_ACTIVITY_
Below is a listing. Quote from it, exactly, the lines from the one containing "R2: 820 (+15V, CS) -> 820 (+15V, VREF)" down to the one containing "SW4: button (RESET, VA)", both ends included, and nothing else.
BEGIN DATA SHOWN
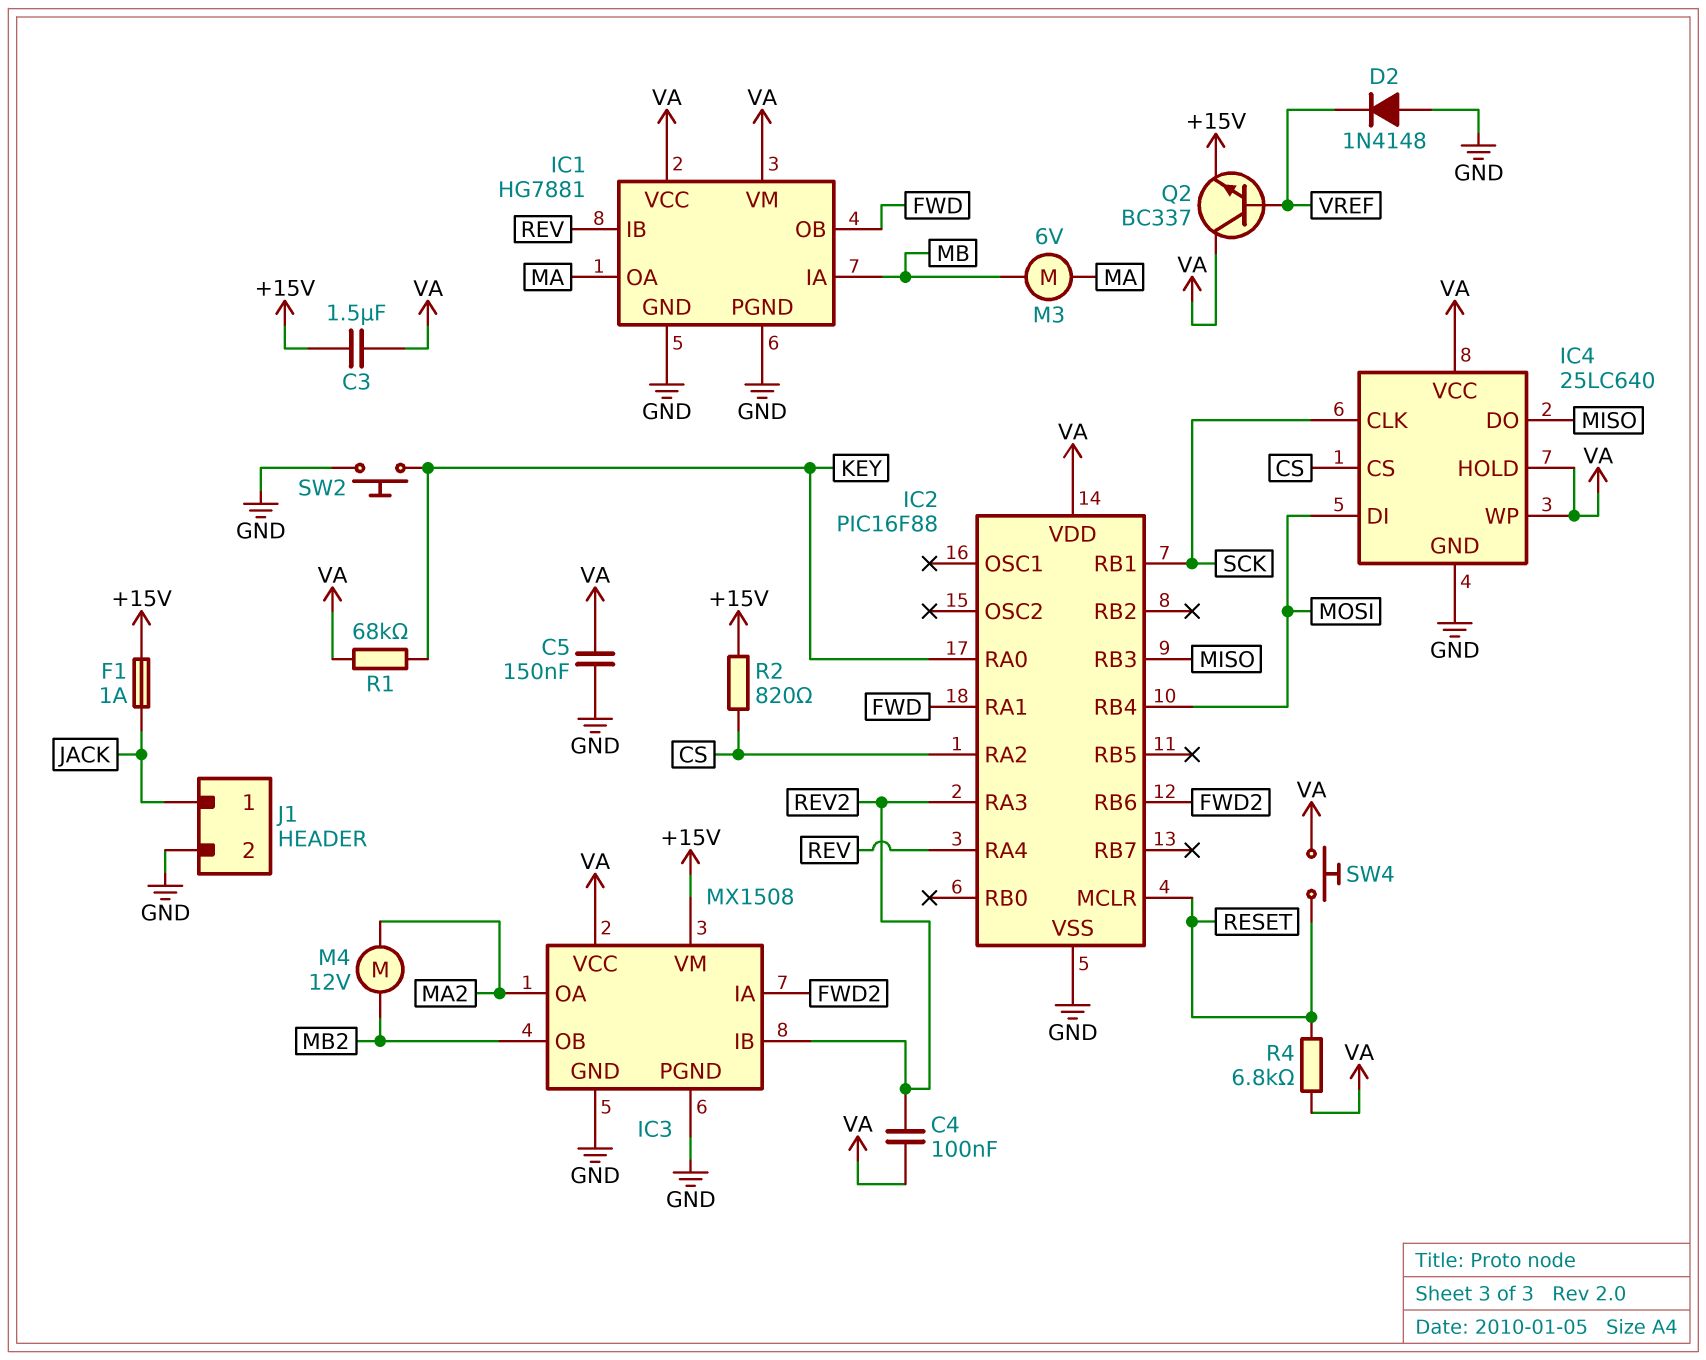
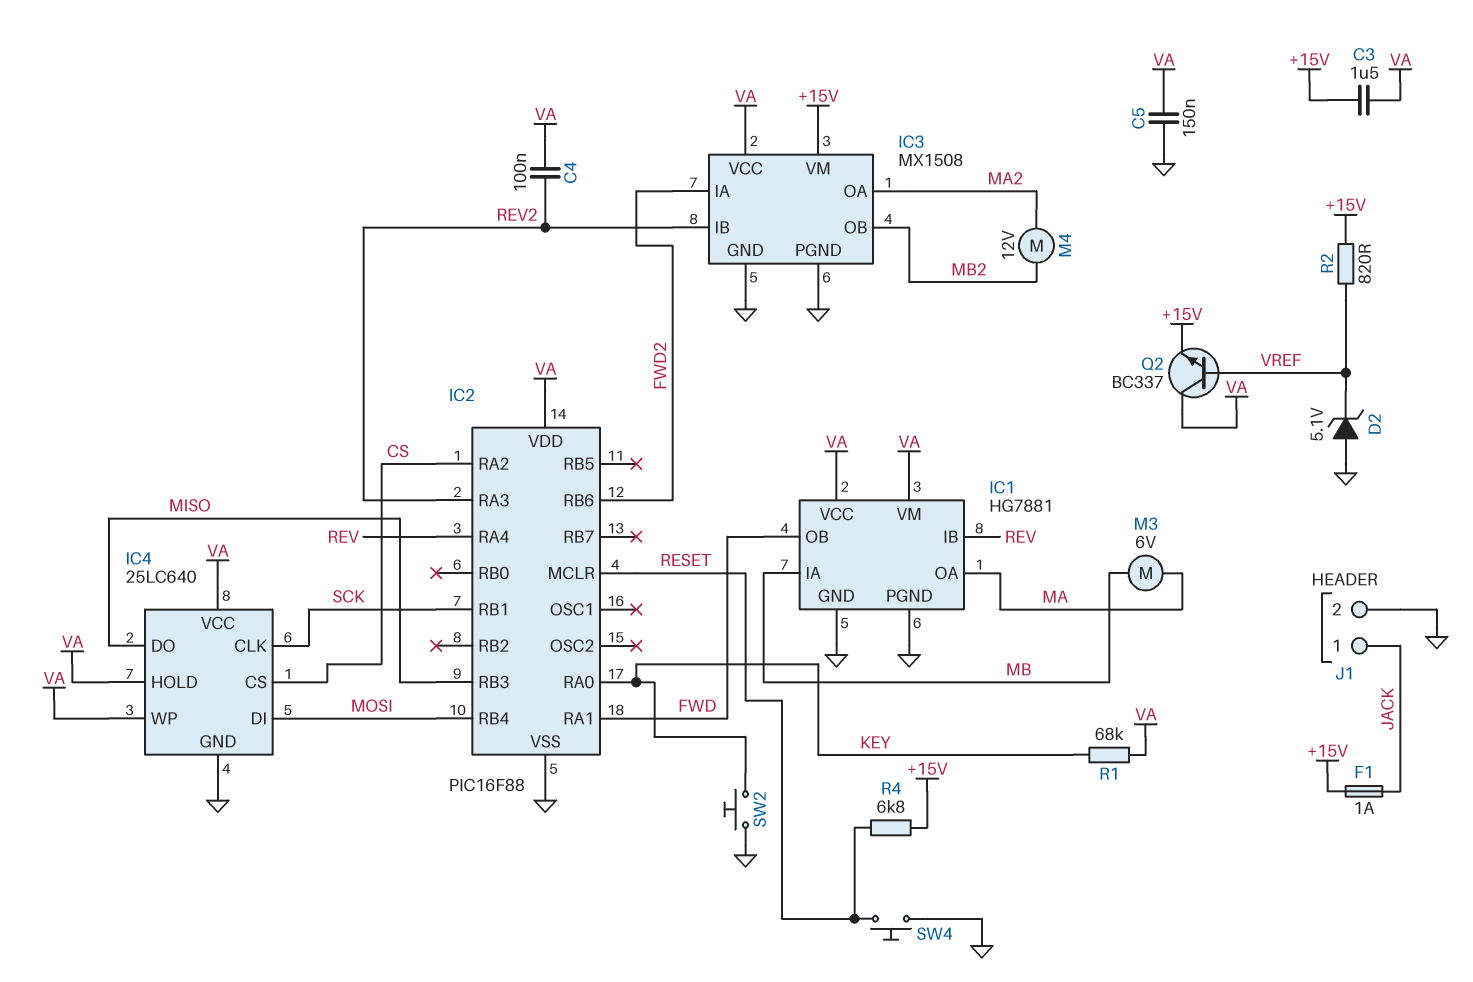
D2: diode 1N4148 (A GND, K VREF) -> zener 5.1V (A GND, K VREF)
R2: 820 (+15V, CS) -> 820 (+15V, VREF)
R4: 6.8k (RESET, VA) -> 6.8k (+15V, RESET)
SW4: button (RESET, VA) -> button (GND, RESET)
END DATA SHOWN
BEGIN DATA SHOWN
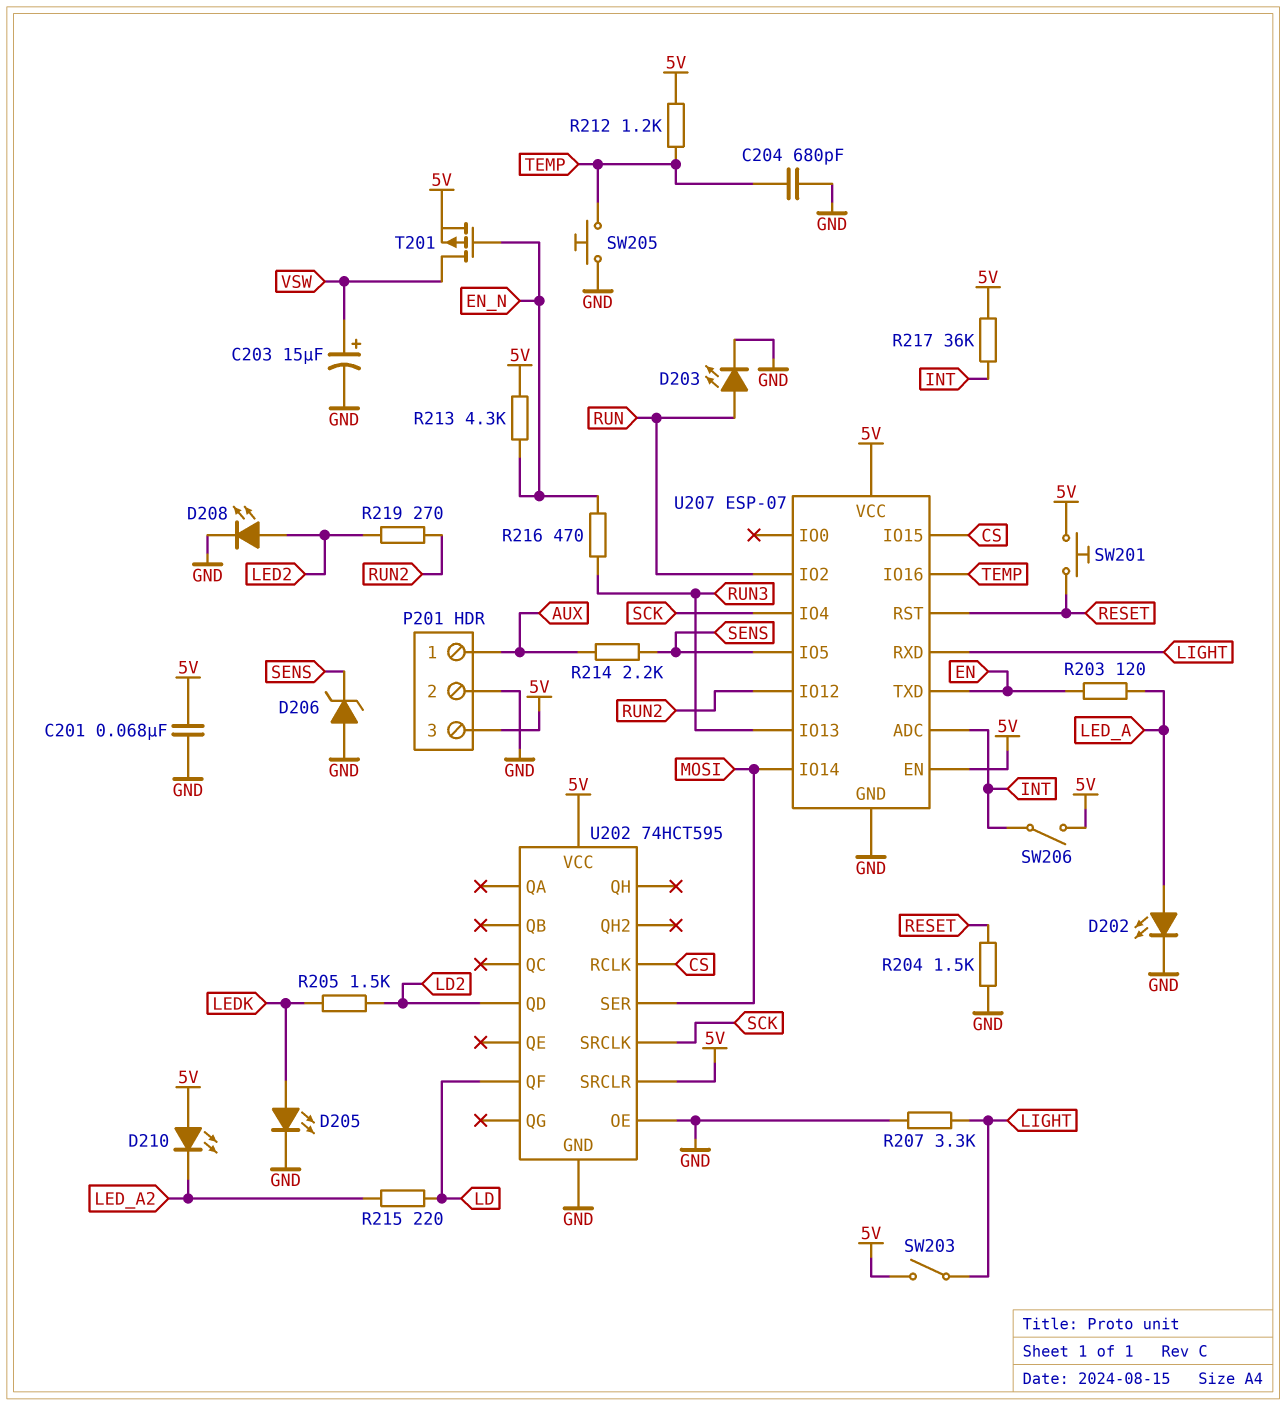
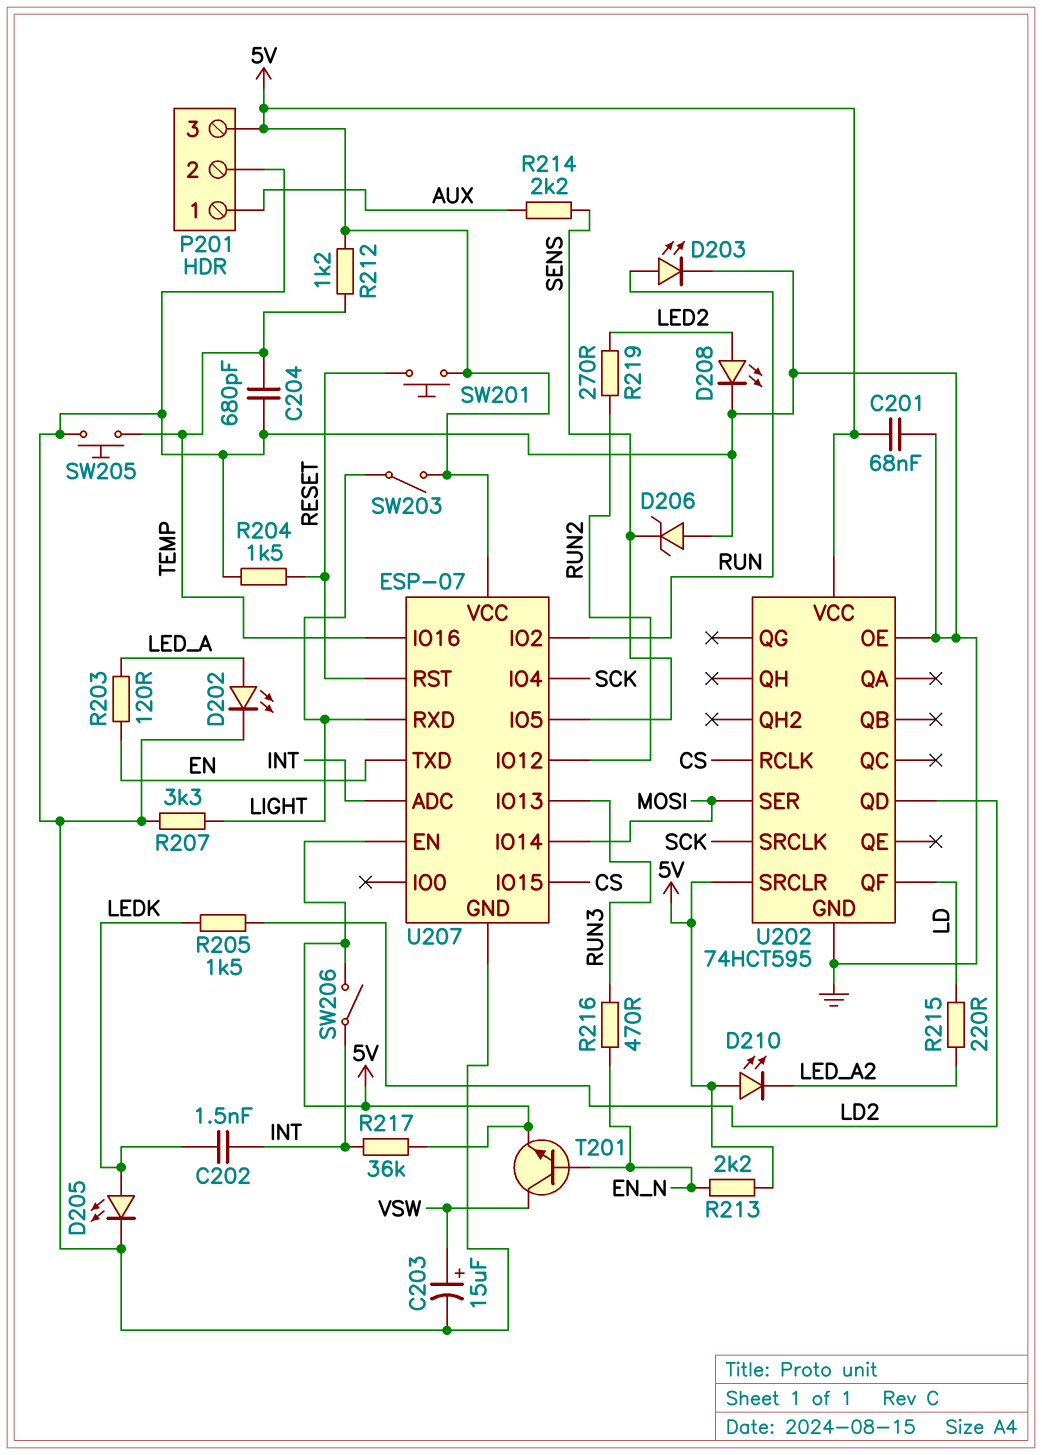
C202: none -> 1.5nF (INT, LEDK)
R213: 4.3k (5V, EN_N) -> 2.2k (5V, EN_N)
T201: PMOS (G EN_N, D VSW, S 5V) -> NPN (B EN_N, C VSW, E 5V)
END DATA SHOWN
_YOUR RESPONSE_
R2: 820 (+15V, CS) -> 820 (+15V, VREF)
R4: 6.8k (RESET, VA) -> 6.8k (+15V, RESET)
SW4: button (RESET, VA) -> button (GND, RESET)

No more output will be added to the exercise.